Problem to solve: In the records below, pick out all lines containing the word "grey".

Excerpted data:
+++

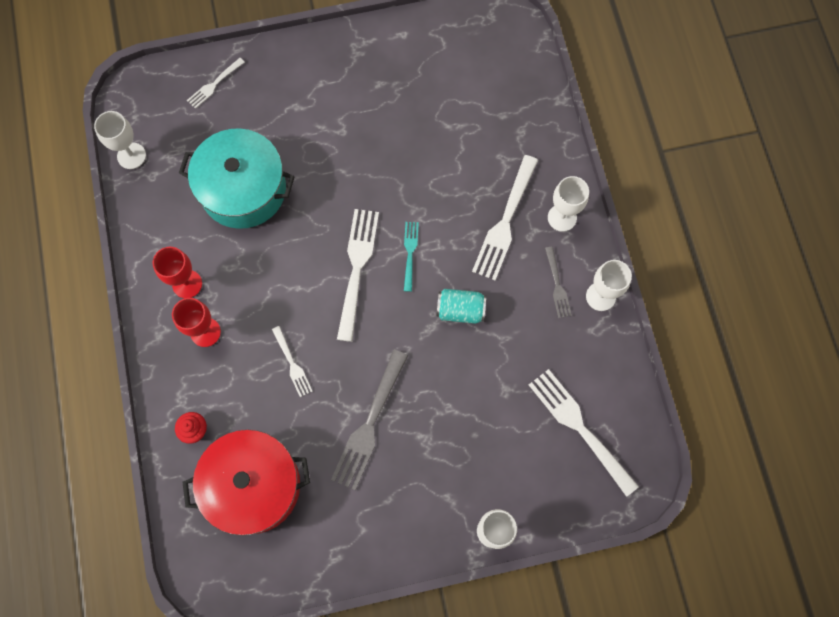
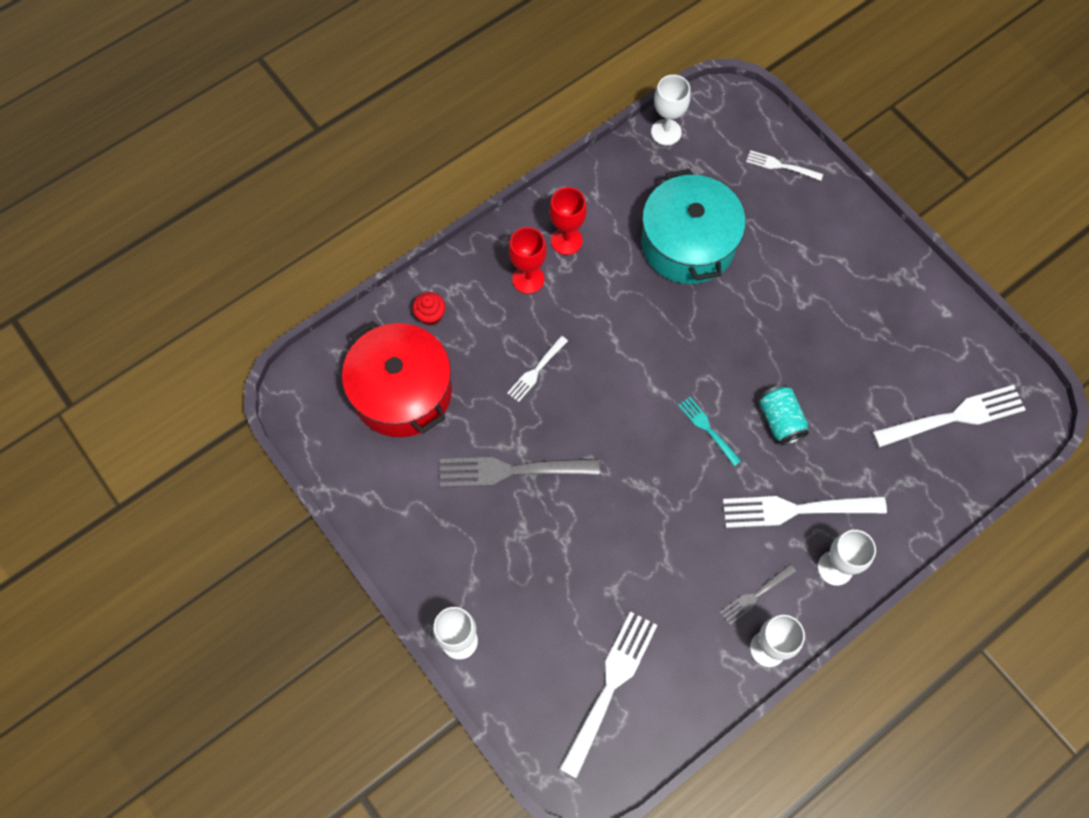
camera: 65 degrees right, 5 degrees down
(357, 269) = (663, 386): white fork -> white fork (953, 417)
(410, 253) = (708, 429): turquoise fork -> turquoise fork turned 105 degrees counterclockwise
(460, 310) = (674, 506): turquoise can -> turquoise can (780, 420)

+++

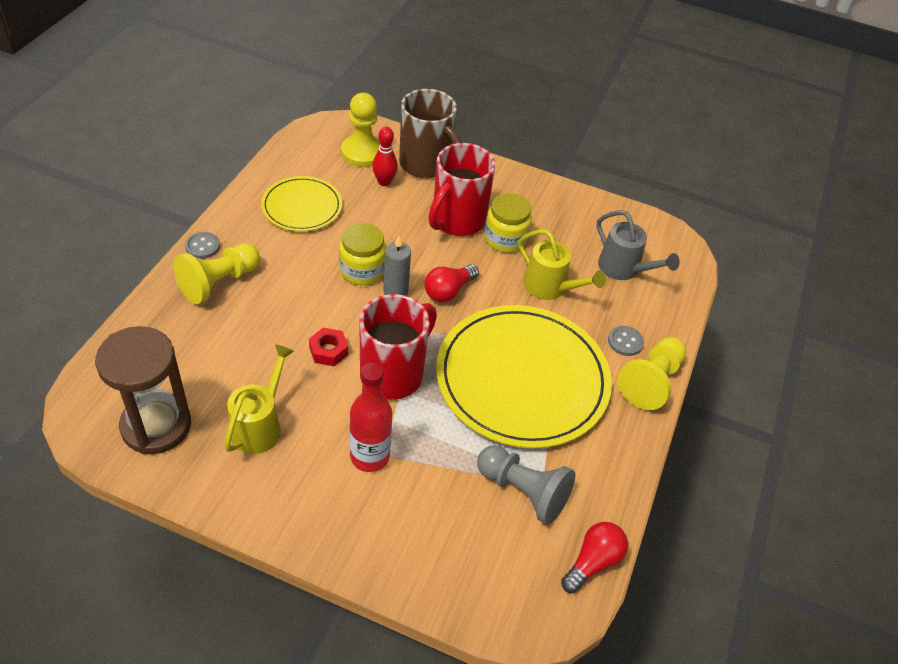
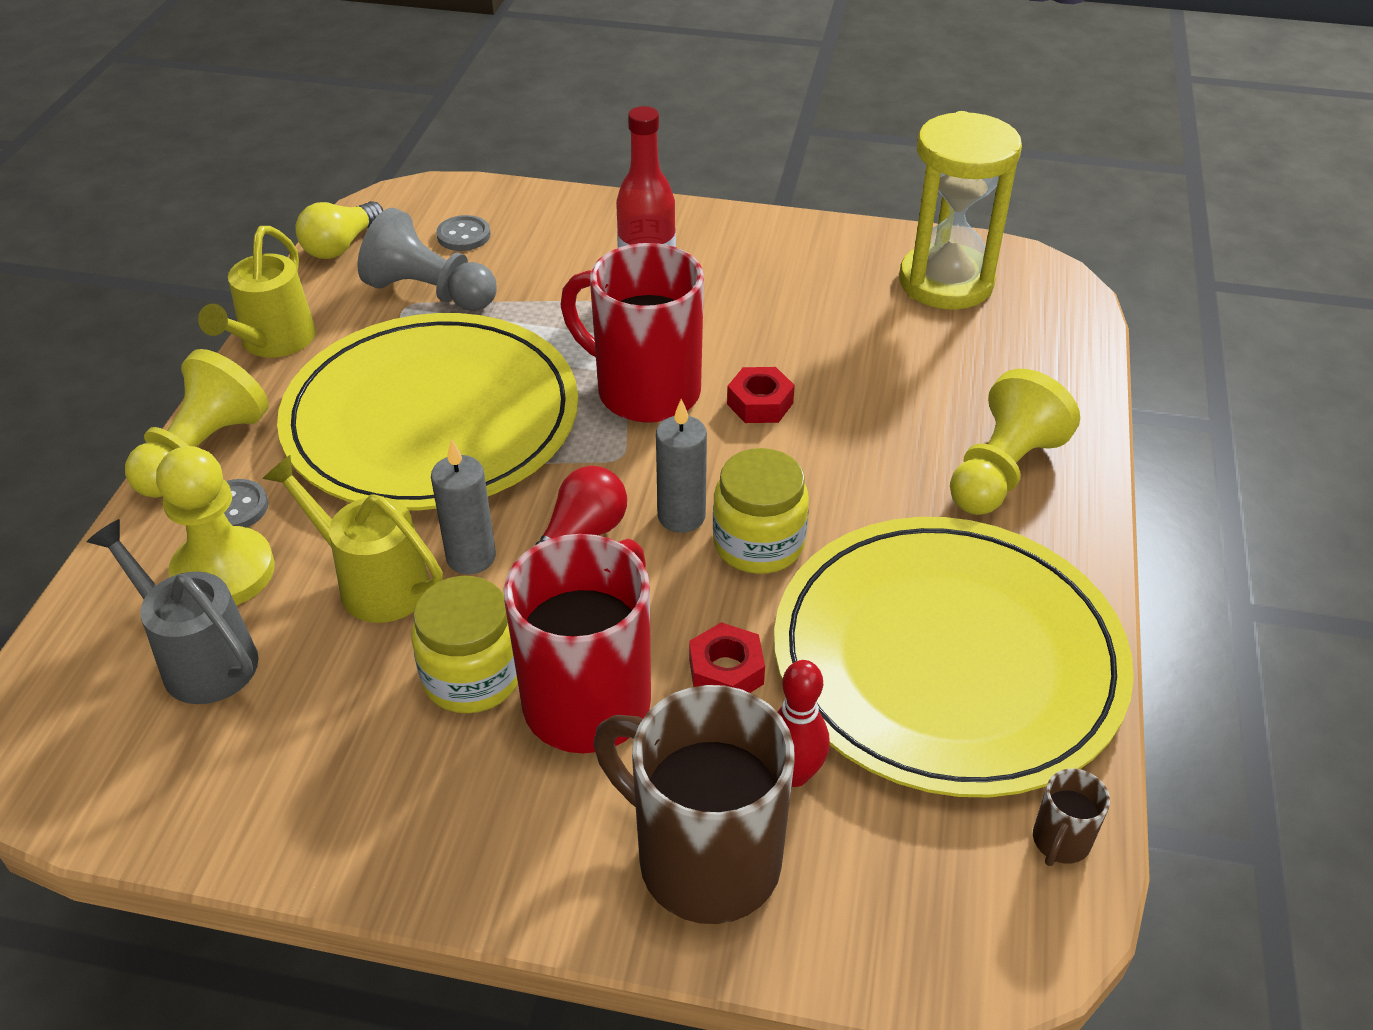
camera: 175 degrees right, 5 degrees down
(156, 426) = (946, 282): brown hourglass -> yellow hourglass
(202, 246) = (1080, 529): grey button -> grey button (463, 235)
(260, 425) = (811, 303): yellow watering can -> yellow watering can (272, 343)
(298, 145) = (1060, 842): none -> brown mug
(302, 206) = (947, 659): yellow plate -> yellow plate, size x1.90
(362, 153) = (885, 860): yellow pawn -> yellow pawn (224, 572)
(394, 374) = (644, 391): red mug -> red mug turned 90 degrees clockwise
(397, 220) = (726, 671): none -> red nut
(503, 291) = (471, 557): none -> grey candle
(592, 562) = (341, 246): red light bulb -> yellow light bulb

+++

Answer space:
(202, 246) = (1080, 529): grey button -> grey button (463, 235)
(503, 291) = (471, 557): none -> grey candle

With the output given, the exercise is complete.